(Image-linked spatial questions)
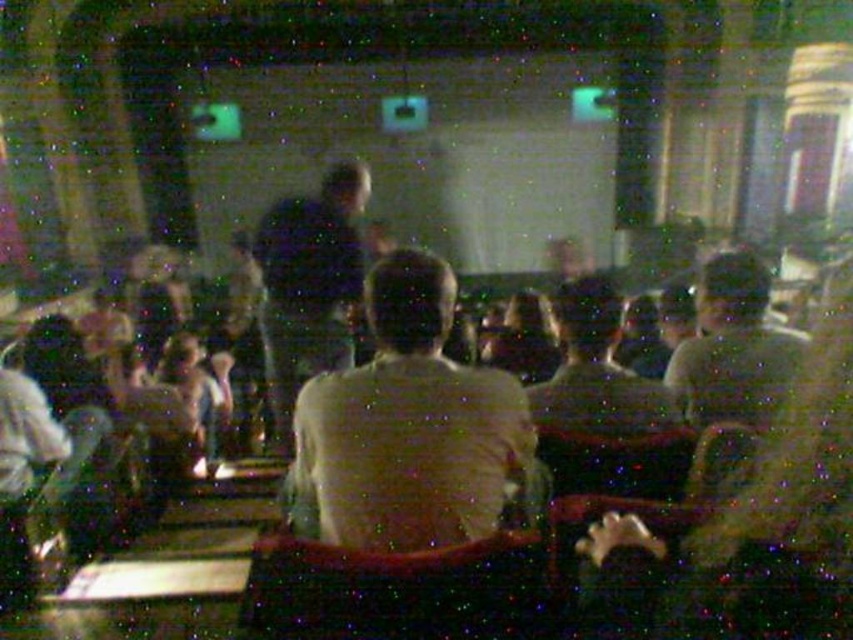
Between point (358, 442) and point (268, 369), which one is positioned behind?

Positioned behind is point (268, 369).

Which of these two, light brown shirt at center or dark blue shirt at center, stands shorter?

dark blue shirt at center

Is point (322, 456) behind point (318, 253)?

No, it is not.

Locate an element on the screen. This screenshot has height=640, width=853. light brown shirt at center is located at coordinates (407, 428).

Is dark blue shirt at center behind light brown leather jacket at center?

Yes, it is.

Is point (360, 269) positioned after point (741, 291)?

Yes, point (360, 269) is farther from viewer.

Is point (339, 328) positioned in front of point (757, 352)?

No, it is not.

Find the location of a particular element. The height and width of the screenshot is (640, 853). dark blue shirt at center is located at coordinates (309, 284).

Is light brown shirt at center bigger than light brown leather jacket at center?

Correct, light brown shirt at center is larger in size than light brown leather jacket at center.

In the scene shown: Measure the distance between light brown shirt at center and light brown leather jacket at center.

light brown shirt at center and light brown leather jacket at center are 37.59 inches apart.

This screenshot has height=640, width=853. I want to click on light brown shirt at center, so click(x=407, y=428).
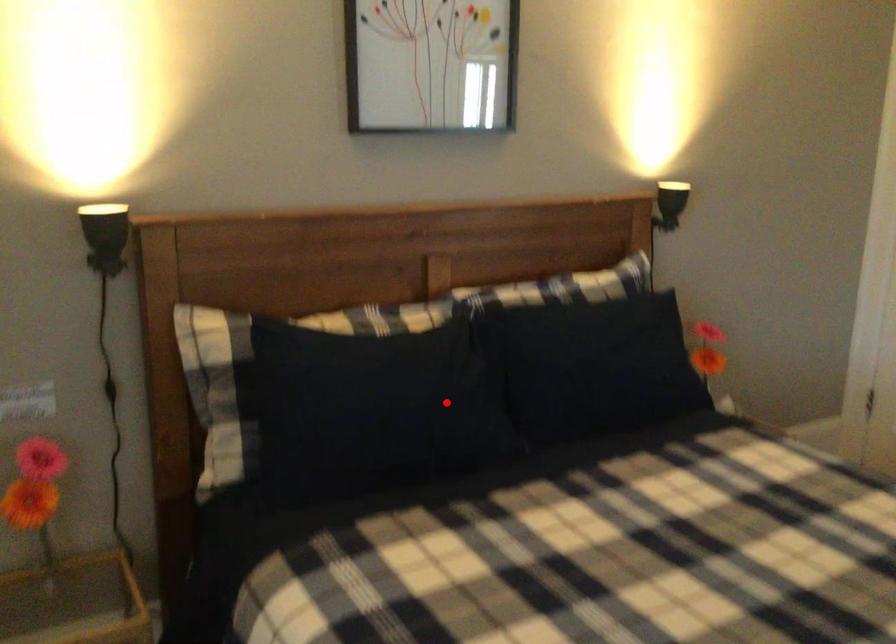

> _Problem to solve_:
Show every line of the data that contains the word "This", and note that case counts.

> _Task output_:
Locate an element on the screen. This screenshot has height=640, width=853. light brown shirt at center is located at coordinates (407, 428).
This screenshot has height=640, width=853. I want to click on light brown shirt at center, so click(x=407, y=428).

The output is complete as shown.